§ What you need to do
Reproduce only what runs from the line containing "none -> grey brick C5:D6 level 1" to the line containing "pink brick C3:D3" in the records below, inclusive. Keep it exact, and keep the pictures out.

=-=-=

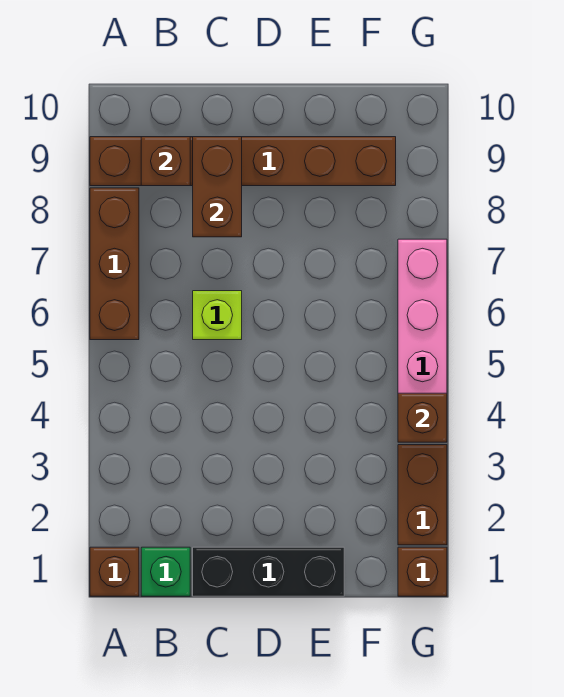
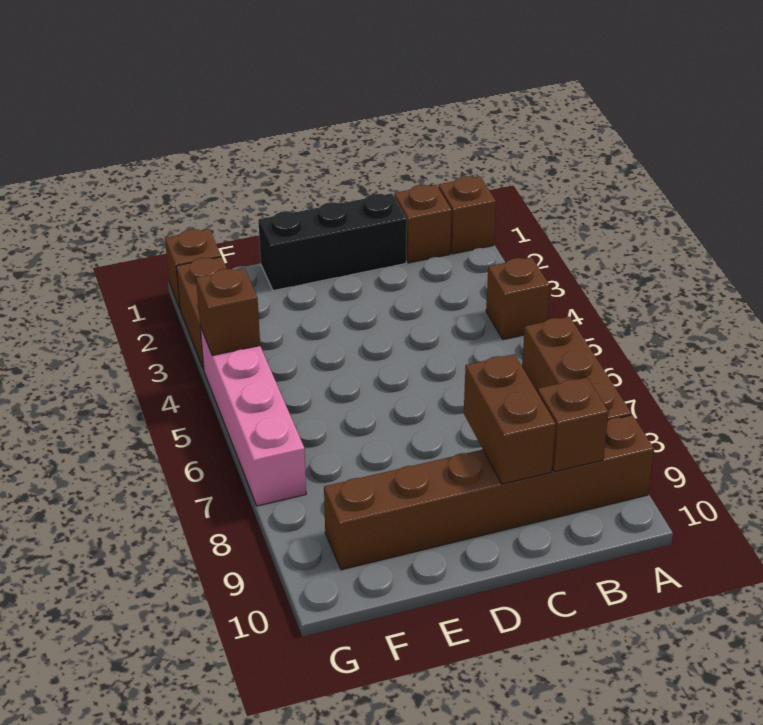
none -> brown brick A4 level 1
green brick B1 level 1 -> brown brick B1 level 1
lime brick C6 level 1 -> none

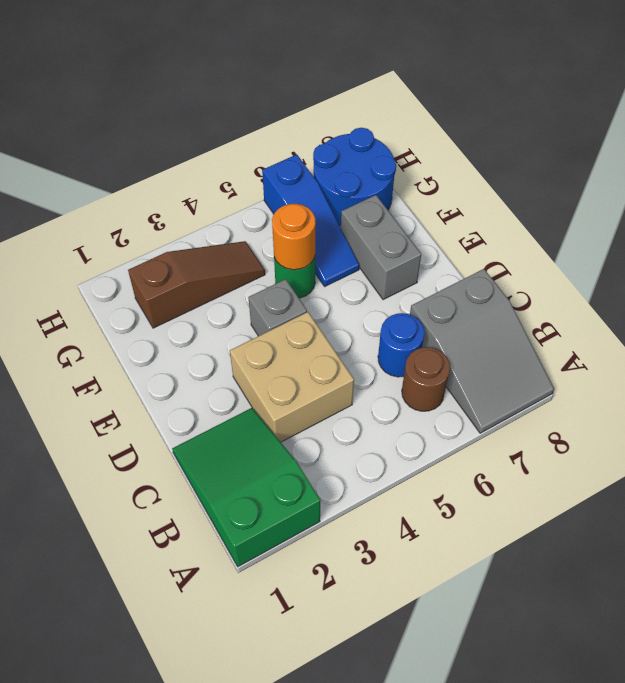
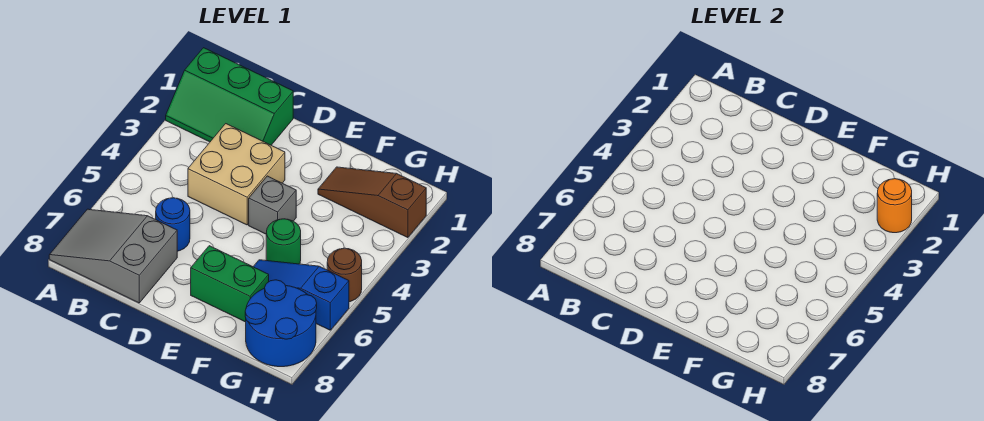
green slope A1:C2 level 1 top A -> green slope A1:C2 level 1 top 1
brown round brick B6 level 1 -> brown round brick H5 level 1
grey brick E7:F7 level 1 -> green brick E7:F7 level 1
orange round brick F5 level 2 -> orange round brick H2 level 2
brown slope G2:G4 level 1 top 2 -> brown slope F2:H2 level 1 top H

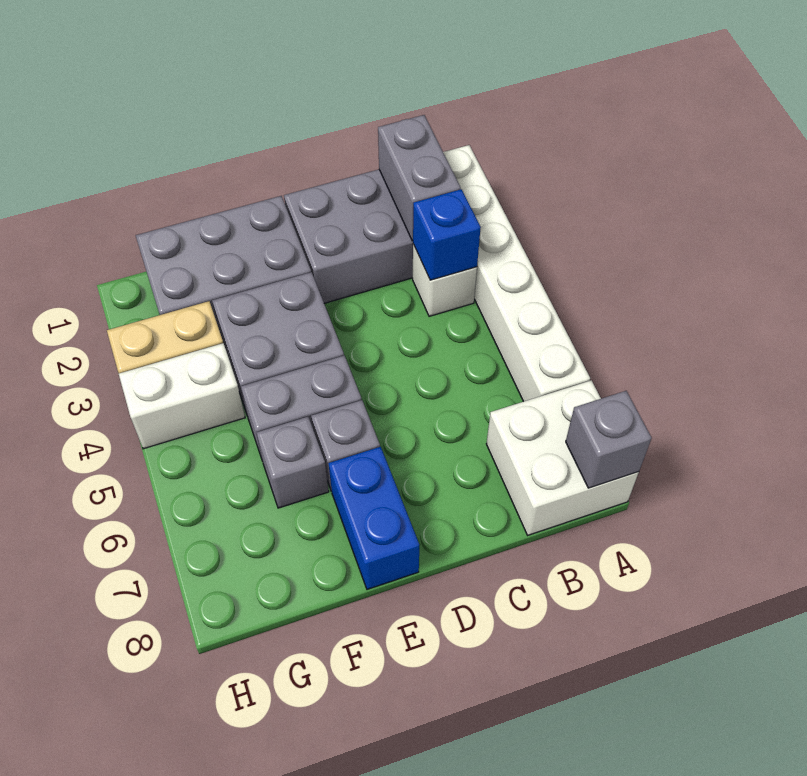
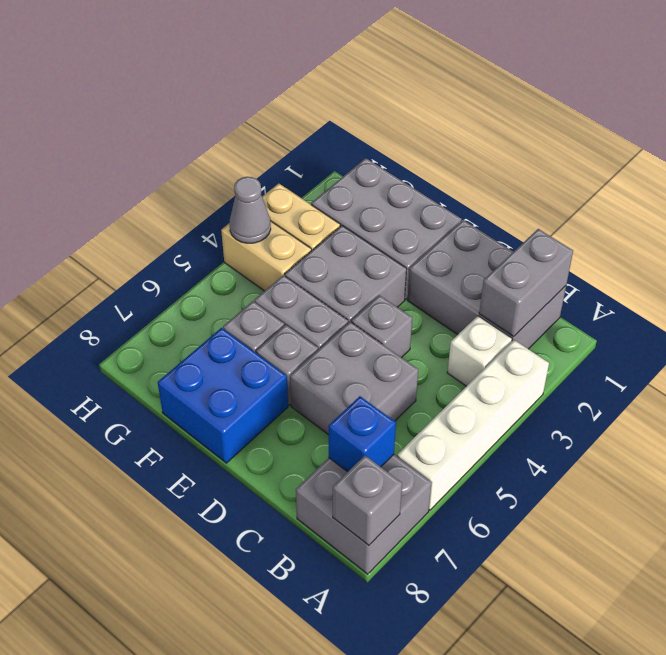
white brick A1:A6 level 1 -> white brick A3:A6 level 1
white brick A7:B8 level 1 -> grey brick A7:B8 level 1
blue brick B3 level 2 -> blue brick B7 level 2
none -> grey brick C5:D6 level 1
none -> grey brick D4 level 1
blue brick E7:E8 level 1 -> blue brick E7:F8 level 1
white brick G4:H4 level 1 -> tan brick G4:H4 level 1
none -> grey cone H4 level 2

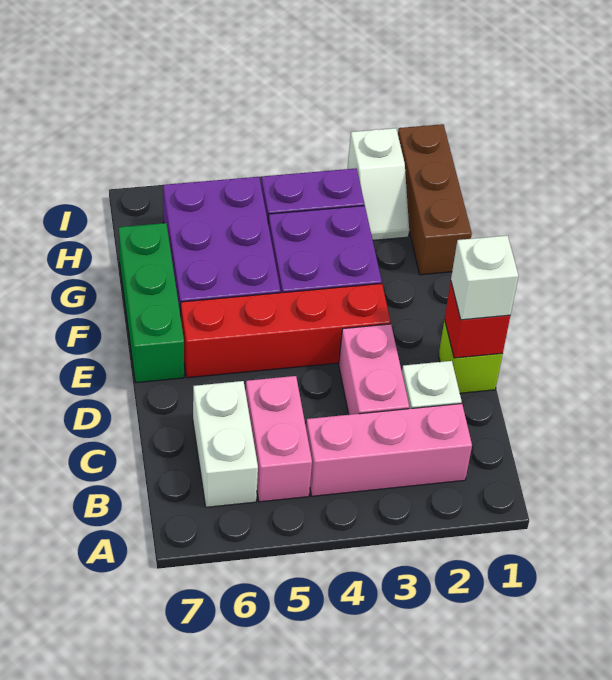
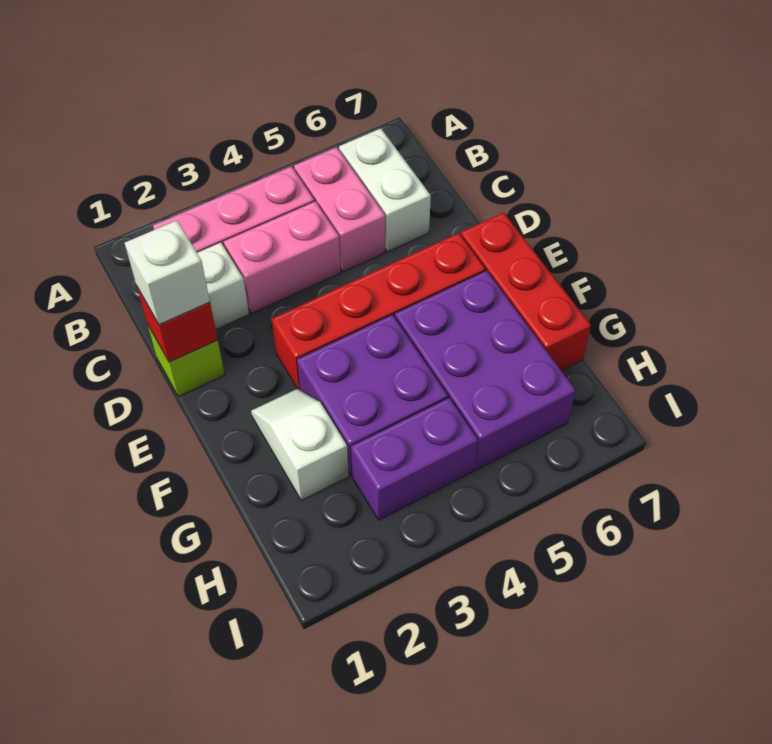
pink brick C3:D3 level 1 -> pink brick C3:C4 level 1
green brick E7:G7 level 1 -> red brick E7:G7 level 1
brown brick G1:I1 level 1 -> none
white slope H2:I2 level 1 top I -> white slope F2:G2 level 1 top G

=-=-=

§ Completed task
none -> grey brick C5:D6 level 1
none -> grey brick D4 level 1
blue brick E7:E8 level 1 -> blue brick E7:F8 level 1
white brick G4:H4 level 1 -> tan brick G4:H4 level 1
none -> grey cone H4 level 2

pink brick C3:D3 level 1 -> pink brick C3:C4 level 1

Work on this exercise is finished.